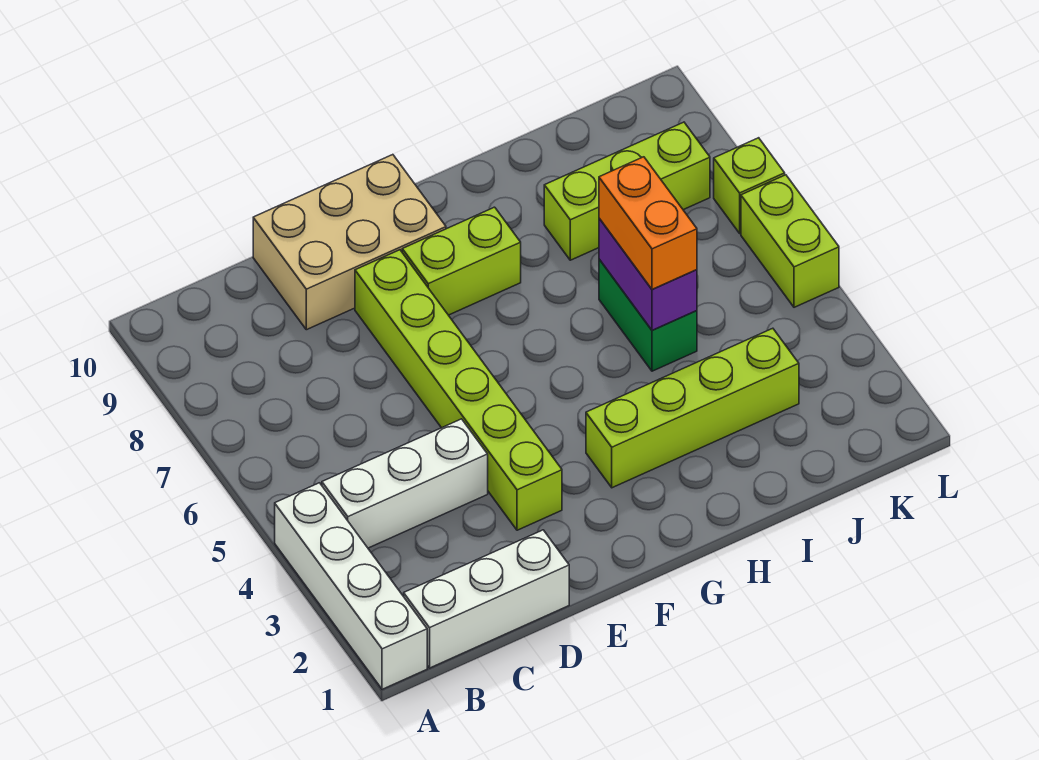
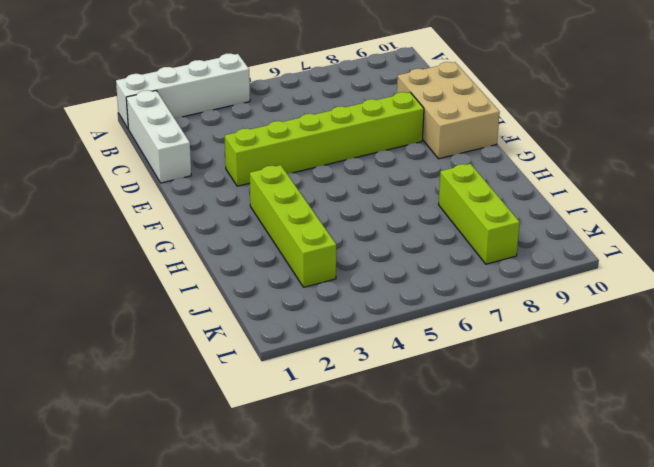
none -> white brick B4:D4 level 1
none -> lime brick F8:G8 level 1
none -> green brick I5:I6 level 1

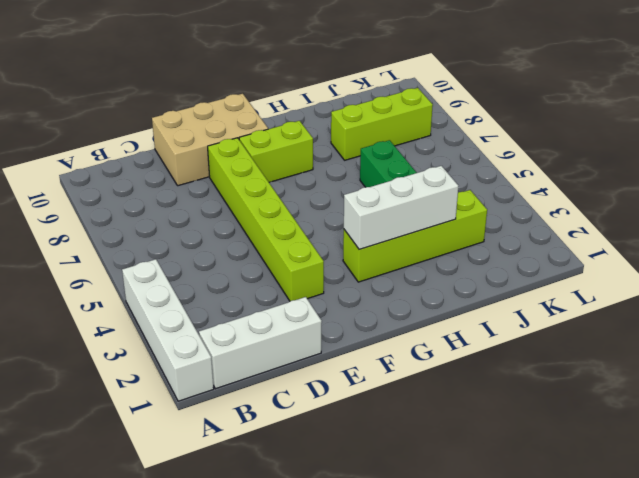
white brick G3:I3 level 2 -> white brick B4:D4 level 1
none -> lime brick L5:L6 level 1
none -> lime brick L7 level 1
none -> purple brick I5:I6 level 2

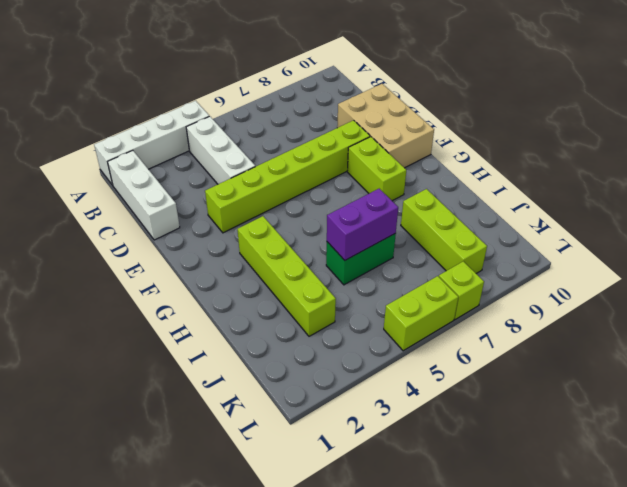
none -> orange brick I5:I6 level 3

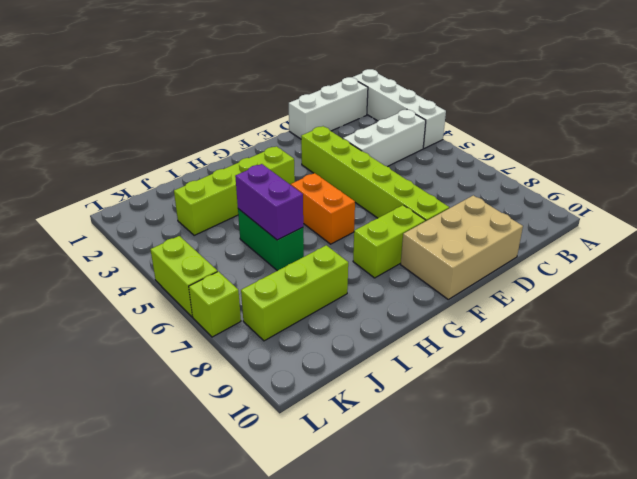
orange brick G5:G6 level 1 -> orange brick I5:I6 level 3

■ ■ ■

* [Work task]: Repeat the records word for word. Leave out whatever pictures they hold.

* [Your solution]:
none -> white brick B4:D4 level 1
none -> lime brick F8:G8 level 1
none -> green brick I5:I6 level 1

white brick G3:I3 level 2 -> white brick B4:D4 level 1
none -> lime brick L5:L6 level 1
none -> lime brick L7 level 1
none -> purple brick I5:I6 level 2

none -> orange brick I5:I6 level 3

orange brick G5:G6 level 1 -> orange brick I5:I6 level 3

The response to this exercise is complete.